TASK – A verbatim reproduction of the following listing is required; omit the pictures.

DATA –
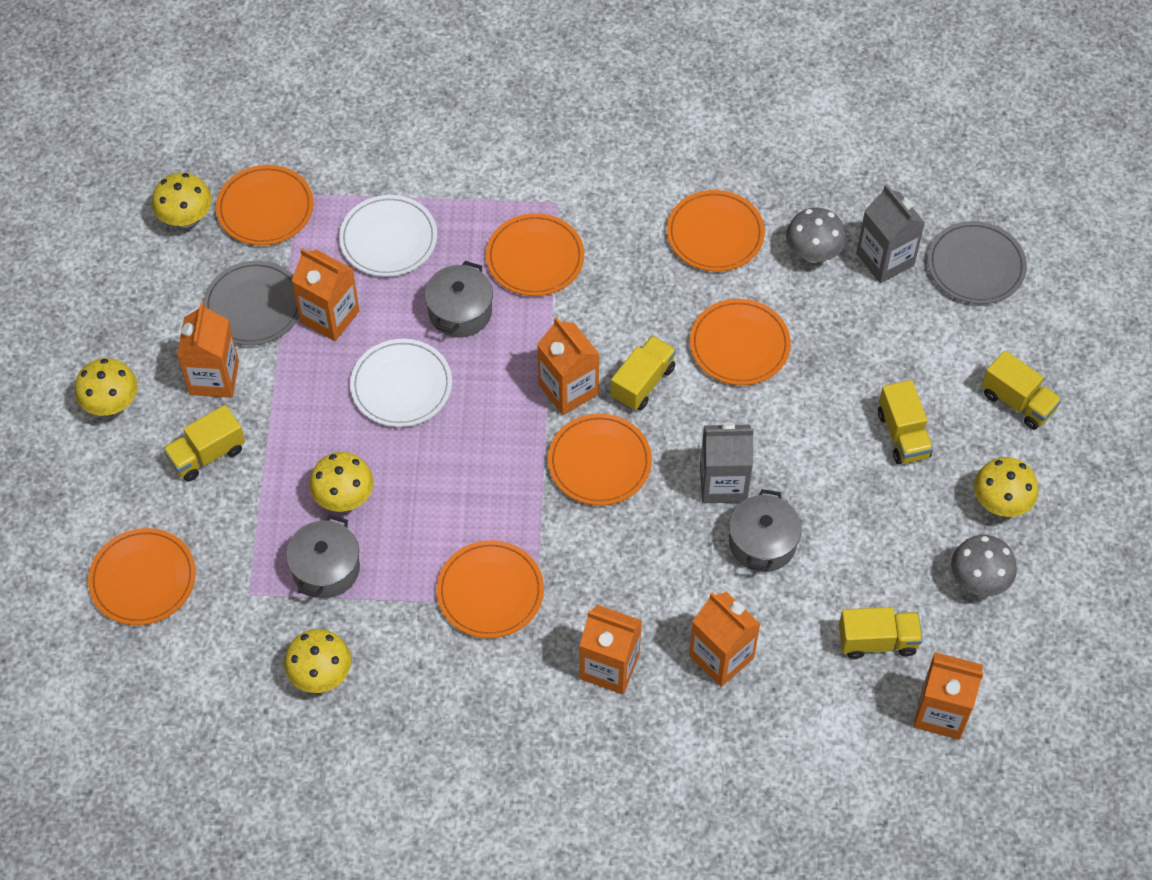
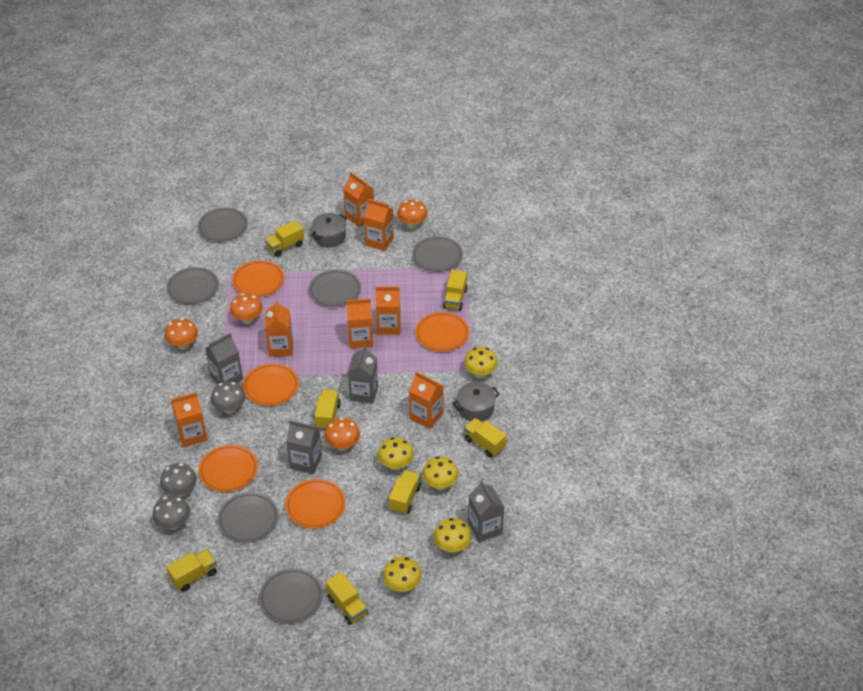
grey carton: [700,422,754,503] [856,184,925,283] = 2 -> [205,333,243,384] [286,420,322,474] [348,345,378,404] [468,480,505,542] = 4
grey mushroom: [786,207,846,263] [951,535,1017,596] = 2 -> [153,495,190,530] [160,463,197,497] [211,381,246,414] = 3
grey plate: [203,261,299,346] [928,221,1027,304] = 2 -> [166,267,219,305] [198,208,248,242] [217,492,279,543] [259,568,323,624] [309,269,361,307] [412,236,463,272] = 6
grey pot: [286,515,360,598] [425,261,493,337] [729,489,802,572] = 3 -> [311,213,347,247] [453,382,500,422] = 2
orange carton: [177,302,239,398] [292,248,360,341] [537,317,600,415] [580,605,642,694] [689,592,760,687] [913,652,984,740] = 6 -> [171,392,207,447] [265,300,293,357] [343,172,374,227] [347,299,373,349] [364,199,394,251] [376,286,400,335] [409,372,443,429] = 7
orange mushroom: none = 0 -> [165,318,198,350] [230,293,263,324] [325,417,360,451] [397,199,428,229] = 4
orange plate: [88,528,196,625] [216,165,313,246] [437,540,544,638] [486,213,584,296] [548,414,652,505] [667,190,765,272] [690,299,791,385] = 7 -> [199,445,258,492] [232,260,284,297] [243,363,299,406] [285,479,346,529] [415,312,469,352] = 5
white plate: [339,195,437,277] [350,339,452,427] = 2 -> none = 0
yellow truck: [163,405,245,482] [610,335,676,410] [839,607,923,659] [878,380,933,464] [982,350,1062,430] = 5 -> [167,549,217,592] [265,220,304,257] [314,389,341,430] [326,572,368,625] [389,470,421,515] [443,269,467,310] [464,418,507,457] = 7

FINISHED TASK –
grey carton: [700,422,754,503] [856,184,925,283] = 2 -> [205,333,243,384] [286,420,322,474] [348,345,378,404] [468,480,505,542] = 4
grey mushroom: [786,207,846,263] [951,535,1017,596] = 2 -> [153,495,190,530] [160,463,197,497] [211,381,246,414] = 3
grey plate: [203,261,299,346] [928,221,1027,304] = 2 -> [166,267,219,305] [198,208,248,242] [217,492,279,543] [259,568,323,624] [309,269,361,307] [412,236,463,272] = 6
grey pot: [286,515,360,598] [425,261,493,337] [729,489,802,572] = 3 -> [311,213,347,247] [453,382,500,422] = 2
orange carton: [177,302,239,398] [292,248,360,341] [537,317,600,415] [580,605,642,694] [689,592,760,687] [913,652,984,740] = 6 -> [171,392,207,447] [265,300,293,357] [343,172,374,227] [347,299,373,349] [364,199,394,251] [376,286,400,335] [409,372,443,429] = 7
orange mushroom: none = 0 -> [165,318,198,350] [230,293,263,324] [325,417,360,451] [397,199,428,229] = 4
orange plate: [88,528,196,625] [216,165,313,246] [437,540,544,638] [486,213,584,296] [548,414,652,505] [667,190,765,272] [690,299,791,385] = 7 -> [199,445,258,492] [232,260,284,297] [243,363,299,406] [285,479,346,529] [415,312,469,352] = 5
white plate: [339,195,437,277] [350,339,452,427] = 2 -> none = 0
yellow truck: [163,405,245,482] [610,335,676,410] [839,607,923,659] [878,380,933,464] [982,350,1062,430] = 5 -> [167,549,217,592] [265,220,304,257] [314,389,341,430] [326,572,368,625] [389,470,421,515] [443,269,467,310] [464,418,507,457] = 7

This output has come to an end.